Collected data entries:
::::::::::

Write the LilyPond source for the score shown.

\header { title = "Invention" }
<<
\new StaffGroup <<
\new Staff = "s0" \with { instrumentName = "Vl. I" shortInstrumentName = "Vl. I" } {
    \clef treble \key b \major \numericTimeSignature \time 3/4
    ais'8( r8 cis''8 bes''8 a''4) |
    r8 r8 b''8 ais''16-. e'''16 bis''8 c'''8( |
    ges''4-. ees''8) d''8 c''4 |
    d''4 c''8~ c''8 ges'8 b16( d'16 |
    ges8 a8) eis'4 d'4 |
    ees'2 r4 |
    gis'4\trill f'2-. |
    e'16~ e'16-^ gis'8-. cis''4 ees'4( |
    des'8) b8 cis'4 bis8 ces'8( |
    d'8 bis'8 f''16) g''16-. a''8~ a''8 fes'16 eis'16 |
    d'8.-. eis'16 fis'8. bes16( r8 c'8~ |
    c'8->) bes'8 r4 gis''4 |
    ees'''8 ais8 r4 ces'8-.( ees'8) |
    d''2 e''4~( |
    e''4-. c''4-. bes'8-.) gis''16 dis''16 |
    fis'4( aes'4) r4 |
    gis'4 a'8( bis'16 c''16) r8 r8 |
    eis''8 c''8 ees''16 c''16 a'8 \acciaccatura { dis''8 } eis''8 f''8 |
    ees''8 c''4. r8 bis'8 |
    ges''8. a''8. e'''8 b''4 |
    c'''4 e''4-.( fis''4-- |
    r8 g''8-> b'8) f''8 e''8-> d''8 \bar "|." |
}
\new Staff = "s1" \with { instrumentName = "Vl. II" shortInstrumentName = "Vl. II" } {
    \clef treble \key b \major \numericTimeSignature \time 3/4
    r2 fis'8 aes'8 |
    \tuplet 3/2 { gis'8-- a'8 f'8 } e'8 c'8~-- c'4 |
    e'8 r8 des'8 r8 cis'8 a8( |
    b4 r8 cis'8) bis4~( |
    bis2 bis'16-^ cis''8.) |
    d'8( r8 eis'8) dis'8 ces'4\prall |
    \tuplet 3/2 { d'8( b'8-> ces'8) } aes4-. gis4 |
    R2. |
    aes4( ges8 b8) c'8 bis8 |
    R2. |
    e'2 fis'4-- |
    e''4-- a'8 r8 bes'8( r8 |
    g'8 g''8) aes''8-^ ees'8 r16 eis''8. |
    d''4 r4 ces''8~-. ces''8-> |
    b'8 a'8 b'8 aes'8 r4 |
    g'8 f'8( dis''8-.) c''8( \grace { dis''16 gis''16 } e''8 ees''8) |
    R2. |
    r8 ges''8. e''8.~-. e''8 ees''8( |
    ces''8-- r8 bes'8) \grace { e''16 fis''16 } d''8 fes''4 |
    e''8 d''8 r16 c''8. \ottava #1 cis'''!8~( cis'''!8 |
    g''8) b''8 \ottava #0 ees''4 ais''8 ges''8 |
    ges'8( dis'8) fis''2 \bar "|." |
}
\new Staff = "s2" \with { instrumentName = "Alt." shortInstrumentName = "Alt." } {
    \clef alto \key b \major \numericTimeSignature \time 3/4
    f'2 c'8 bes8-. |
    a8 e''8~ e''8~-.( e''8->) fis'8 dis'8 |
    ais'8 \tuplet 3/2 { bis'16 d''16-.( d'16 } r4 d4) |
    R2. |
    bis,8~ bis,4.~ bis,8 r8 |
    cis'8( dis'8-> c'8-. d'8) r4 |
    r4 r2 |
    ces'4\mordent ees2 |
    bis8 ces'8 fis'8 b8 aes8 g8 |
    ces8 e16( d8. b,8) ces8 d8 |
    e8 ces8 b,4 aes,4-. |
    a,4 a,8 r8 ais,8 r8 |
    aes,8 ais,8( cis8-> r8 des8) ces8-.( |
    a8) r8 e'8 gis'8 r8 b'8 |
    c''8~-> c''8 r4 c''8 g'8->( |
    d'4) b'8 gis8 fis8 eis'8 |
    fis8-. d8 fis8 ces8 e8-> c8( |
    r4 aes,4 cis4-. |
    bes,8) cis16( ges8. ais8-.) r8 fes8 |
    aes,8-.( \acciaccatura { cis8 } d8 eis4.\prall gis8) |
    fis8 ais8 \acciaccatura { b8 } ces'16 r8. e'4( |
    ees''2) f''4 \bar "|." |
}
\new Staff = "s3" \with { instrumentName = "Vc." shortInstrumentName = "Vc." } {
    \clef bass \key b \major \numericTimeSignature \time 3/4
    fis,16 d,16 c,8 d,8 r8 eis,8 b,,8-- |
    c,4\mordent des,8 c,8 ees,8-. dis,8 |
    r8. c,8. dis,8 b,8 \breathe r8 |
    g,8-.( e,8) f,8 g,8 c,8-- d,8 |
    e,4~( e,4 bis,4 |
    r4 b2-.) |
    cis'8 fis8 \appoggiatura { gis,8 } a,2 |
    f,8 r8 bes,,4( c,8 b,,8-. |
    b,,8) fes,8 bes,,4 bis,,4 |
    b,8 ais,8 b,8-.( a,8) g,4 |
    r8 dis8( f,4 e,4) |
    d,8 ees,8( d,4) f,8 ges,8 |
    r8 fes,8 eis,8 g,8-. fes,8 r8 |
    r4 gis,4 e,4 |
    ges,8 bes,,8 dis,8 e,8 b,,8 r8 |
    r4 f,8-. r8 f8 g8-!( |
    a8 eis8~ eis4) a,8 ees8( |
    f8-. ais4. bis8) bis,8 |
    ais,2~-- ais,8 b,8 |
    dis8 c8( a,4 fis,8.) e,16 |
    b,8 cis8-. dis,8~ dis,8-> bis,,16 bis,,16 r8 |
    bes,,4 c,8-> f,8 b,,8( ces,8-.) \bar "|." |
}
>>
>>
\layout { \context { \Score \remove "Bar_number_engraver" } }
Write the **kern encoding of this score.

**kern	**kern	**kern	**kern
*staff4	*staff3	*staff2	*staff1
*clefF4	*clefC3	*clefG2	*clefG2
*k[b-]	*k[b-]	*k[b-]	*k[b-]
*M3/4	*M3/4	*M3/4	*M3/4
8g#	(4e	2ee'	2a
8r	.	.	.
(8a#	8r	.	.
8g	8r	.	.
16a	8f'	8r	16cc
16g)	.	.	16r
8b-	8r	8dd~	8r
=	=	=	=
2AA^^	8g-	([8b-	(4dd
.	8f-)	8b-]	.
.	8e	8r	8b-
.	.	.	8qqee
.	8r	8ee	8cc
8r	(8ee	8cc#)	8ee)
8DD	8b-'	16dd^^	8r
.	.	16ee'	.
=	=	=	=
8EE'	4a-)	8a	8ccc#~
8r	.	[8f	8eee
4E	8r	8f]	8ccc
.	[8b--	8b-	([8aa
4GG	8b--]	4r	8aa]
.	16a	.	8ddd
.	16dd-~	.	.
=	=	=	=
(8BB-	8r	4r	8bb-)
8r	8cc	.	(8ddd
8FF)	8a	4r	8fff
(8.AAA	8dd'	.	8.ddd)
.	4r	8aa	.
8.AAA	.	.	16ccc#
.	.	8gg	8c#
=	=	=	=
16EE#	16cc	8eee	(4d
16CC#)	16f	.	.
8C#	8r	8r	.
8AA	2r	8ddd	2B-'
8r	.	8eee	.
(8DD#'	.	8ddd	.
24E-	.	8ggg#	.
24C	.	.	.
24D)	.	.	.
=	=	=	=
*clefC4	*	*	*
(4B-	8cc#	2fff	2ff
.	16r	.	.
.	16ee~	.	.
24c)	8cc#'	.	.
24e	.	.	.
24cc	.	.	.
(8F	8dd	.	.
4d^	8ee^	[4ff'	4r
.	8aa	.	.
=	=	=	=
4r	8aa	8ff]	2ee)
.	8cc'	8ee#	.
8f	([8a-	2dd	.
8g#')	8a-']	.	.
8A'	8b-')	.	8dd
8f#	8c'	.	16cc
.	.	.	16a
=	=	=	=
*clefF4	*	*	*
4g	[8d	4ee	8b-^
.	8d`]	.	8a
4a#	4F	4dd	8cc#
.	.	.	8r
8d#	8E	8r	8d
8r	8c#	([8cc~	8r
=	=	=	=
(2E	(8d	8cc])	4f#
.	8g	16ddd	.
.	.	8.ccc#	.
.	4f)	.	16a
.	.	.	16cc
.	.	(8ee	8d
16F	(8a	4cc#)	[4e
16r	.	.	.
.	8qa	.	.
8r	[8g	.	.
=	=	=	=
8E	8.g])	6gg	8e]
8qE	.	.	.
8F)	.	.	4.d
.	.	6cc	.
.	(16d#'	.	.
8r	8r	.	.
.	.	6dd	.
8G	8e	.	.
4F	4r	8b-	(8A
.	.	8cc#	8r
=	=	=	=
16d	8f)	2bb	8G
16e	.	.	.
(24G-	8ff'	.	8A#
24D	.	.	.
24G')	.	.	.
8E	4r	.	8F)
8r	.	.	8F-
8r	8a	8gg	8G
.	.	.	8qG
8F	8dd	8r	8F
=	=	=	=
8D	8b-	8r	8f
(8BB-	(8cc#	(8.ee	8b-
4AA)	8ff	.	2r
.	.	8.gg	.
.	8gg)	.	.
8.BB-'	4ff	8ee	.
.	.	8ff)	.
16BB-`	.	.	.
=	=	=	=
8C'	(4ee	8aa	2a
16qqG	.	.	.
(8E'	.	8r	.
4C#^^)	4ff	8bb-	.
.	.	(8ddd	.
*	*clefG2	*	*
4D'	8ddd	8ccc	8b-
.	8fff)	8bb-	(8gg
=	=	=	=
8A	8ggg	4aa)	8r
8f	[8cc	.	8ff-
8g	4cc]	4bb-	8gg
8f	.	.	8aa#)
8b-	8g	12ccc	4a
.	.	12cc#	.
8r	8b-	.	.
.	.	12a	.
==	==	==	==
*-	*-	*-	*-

::::::::::

◆ Instructions to follow ◆
How many lines in the listing contain the string "Write"? Case matters. Reply with the number alone.

◆ Response ◆
2